==== The records ====

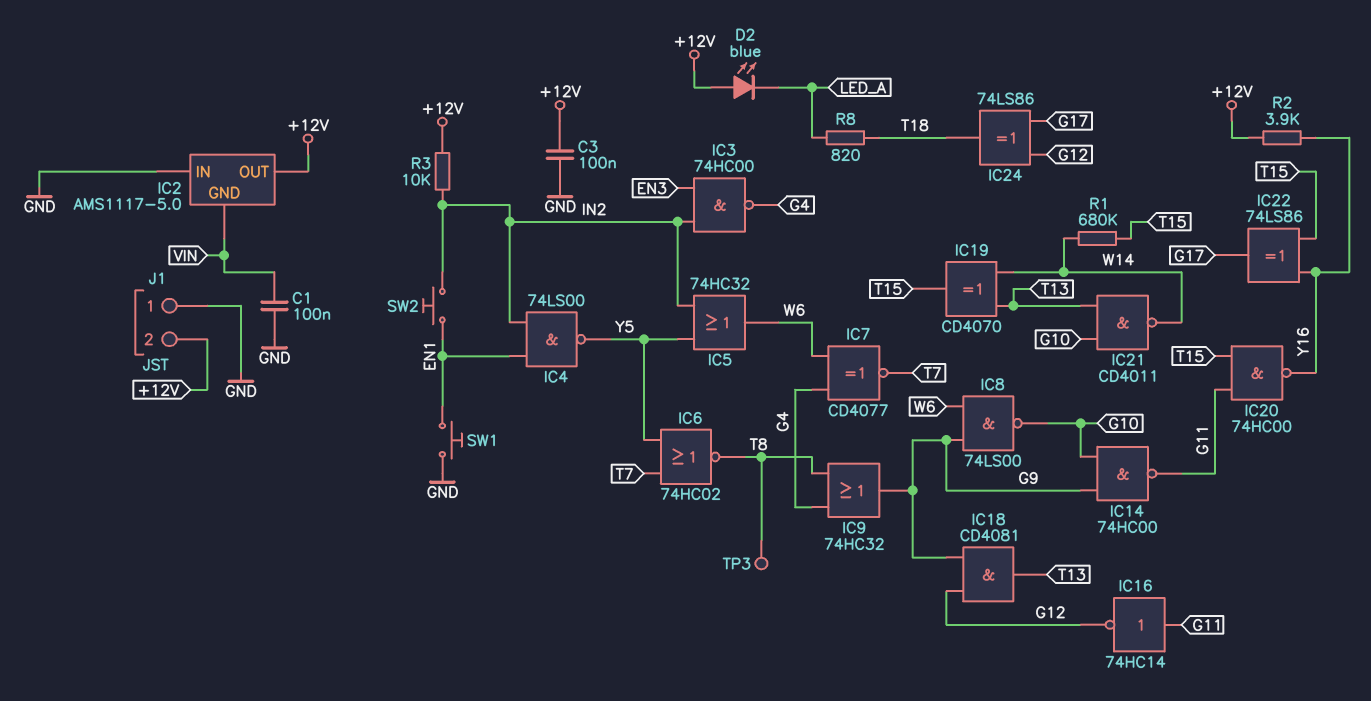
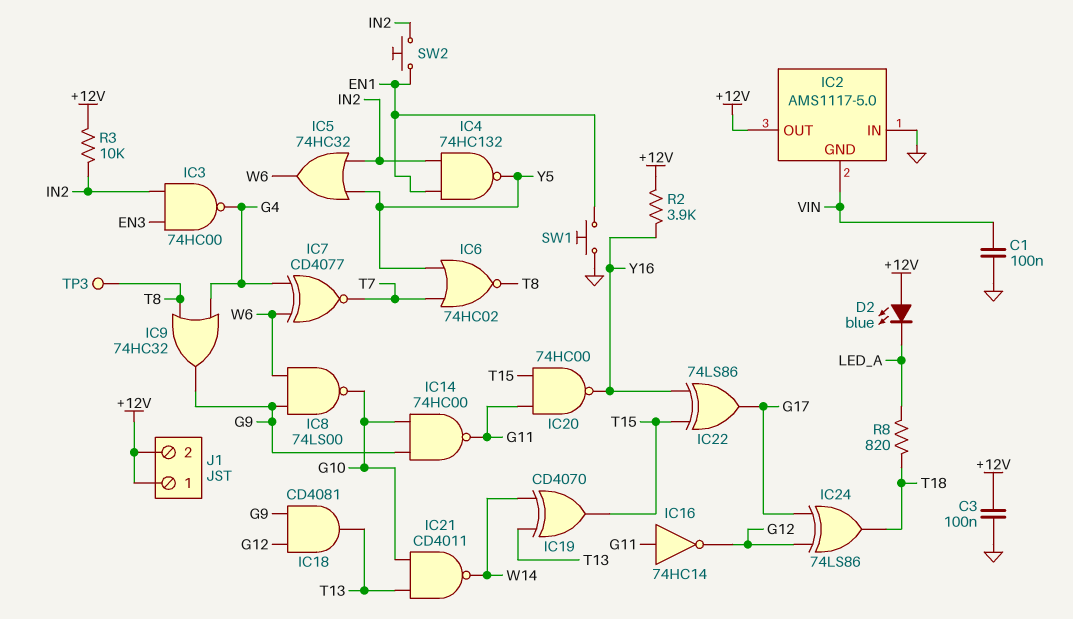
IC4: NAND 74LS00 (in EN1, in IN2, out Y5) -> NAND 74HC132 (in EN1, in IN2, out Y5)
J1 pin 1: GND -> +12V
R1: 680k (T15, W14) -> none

====
==== The records ====

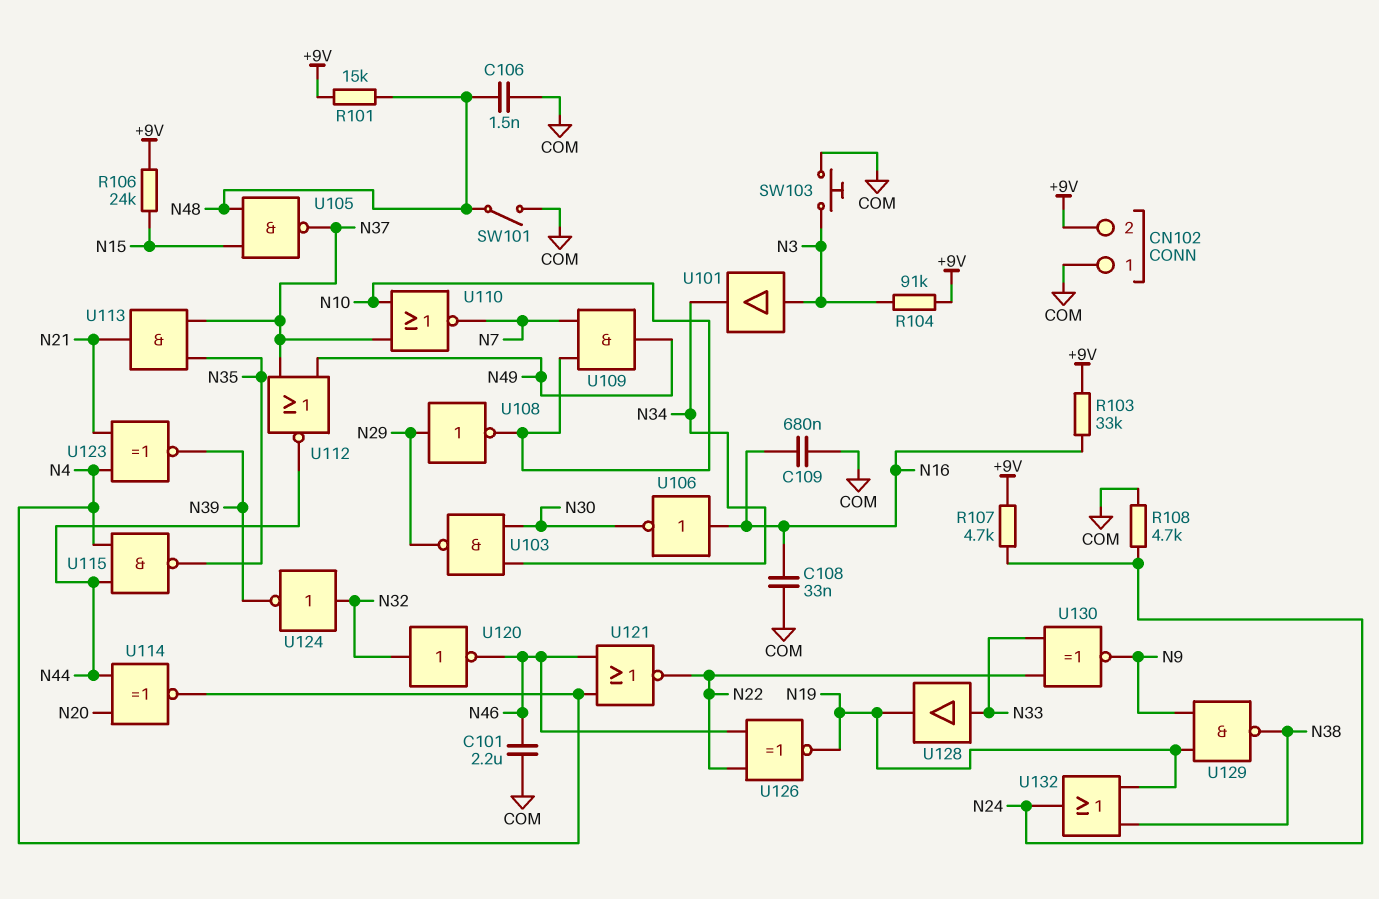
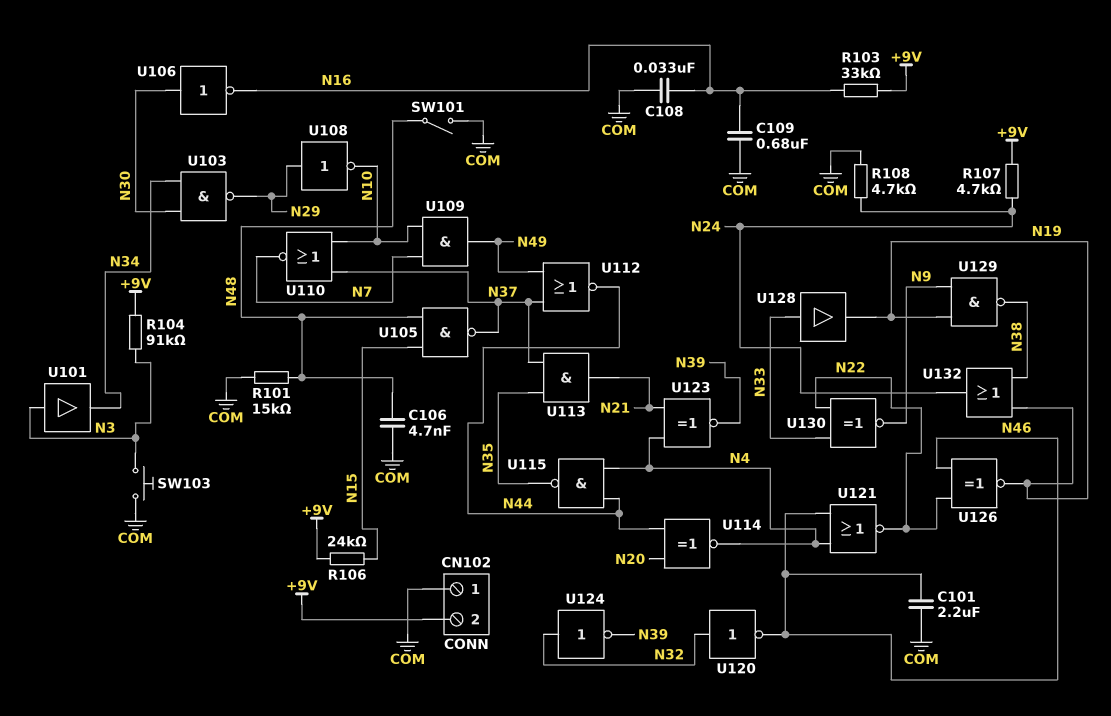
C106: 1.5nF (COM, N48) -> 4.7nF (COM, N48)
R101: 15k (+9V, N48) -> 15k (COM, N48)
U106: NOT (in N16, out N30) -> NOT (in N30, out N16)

====
==== The records ====

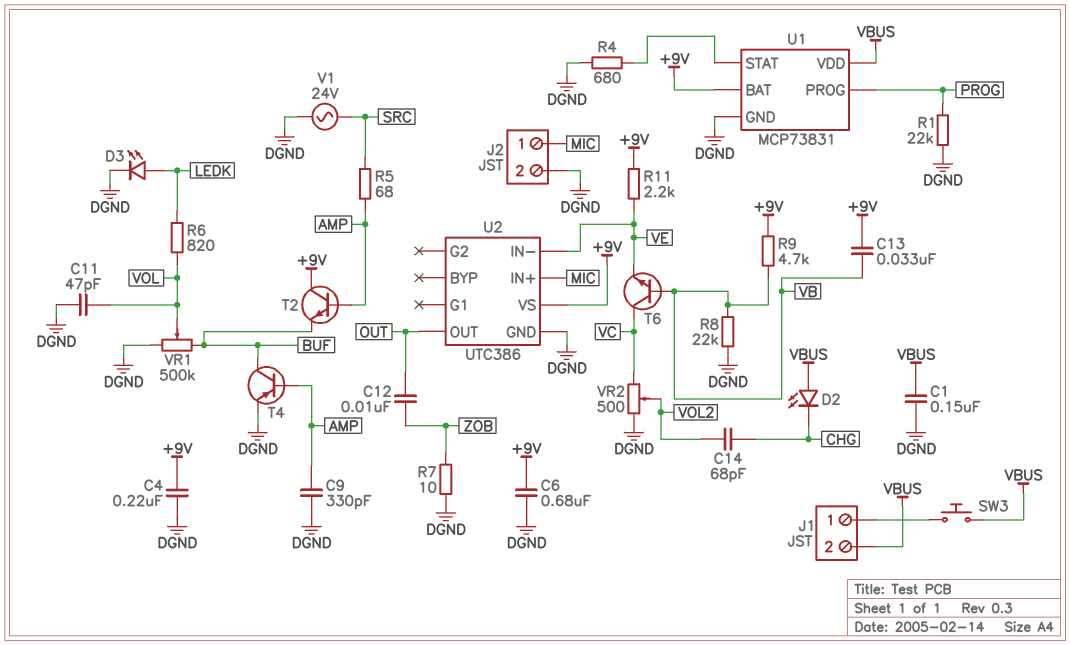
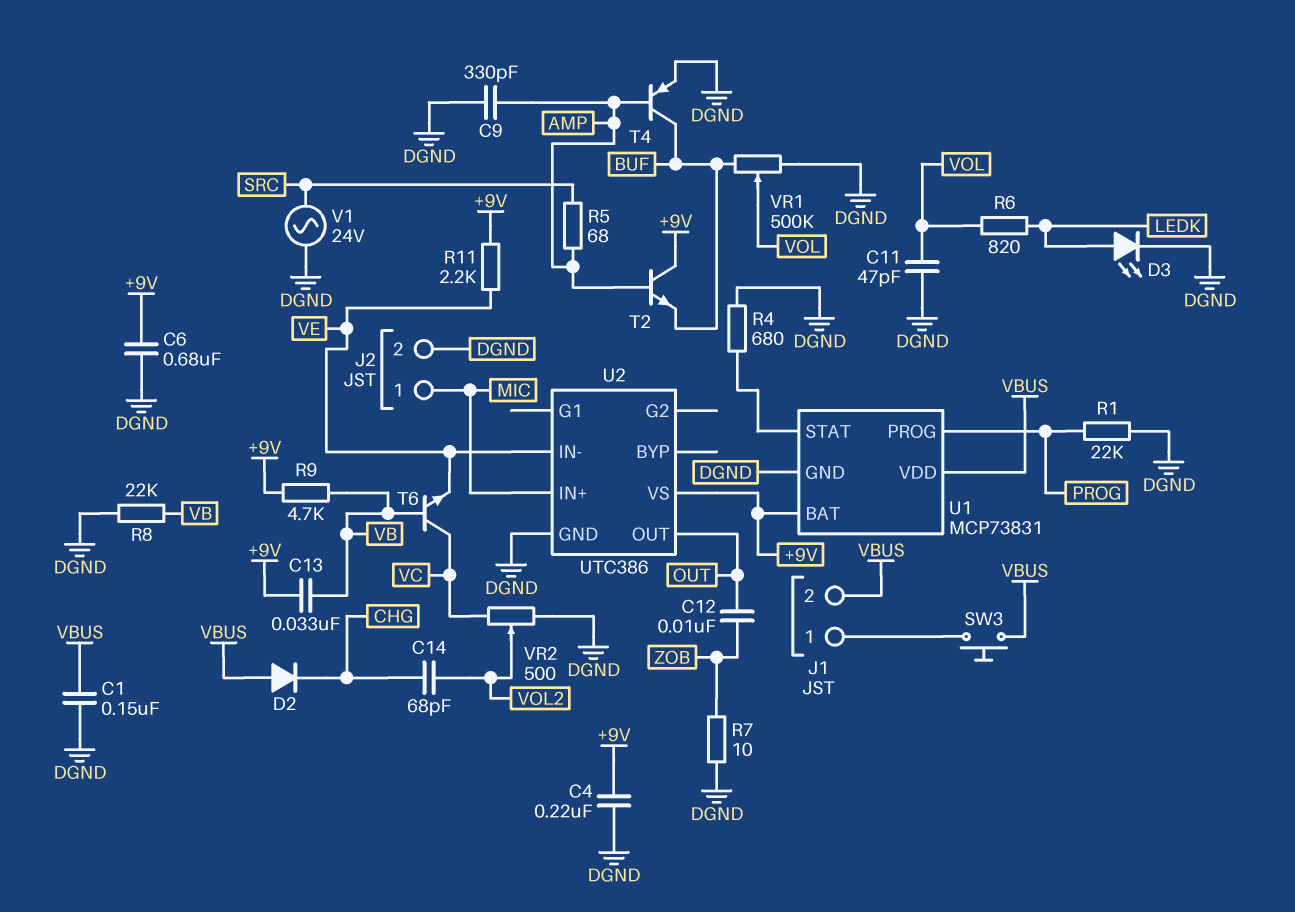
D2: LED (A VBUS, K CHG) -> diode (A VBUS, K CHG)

====

* Instructions to follow
Extract from the records above the lines from the one containing "R101: 15k (+9V, N48) -> 15k (COM, N48)" to the one containing "U106: NOT (in", both lines included, exactly as they appear and with nothing else.

* Exercise answer
R101: 15k (+9V, N48) -> 15k (COM, N48)
U106: NOT (in N16, out N30) -> NOT (in N30, out N16)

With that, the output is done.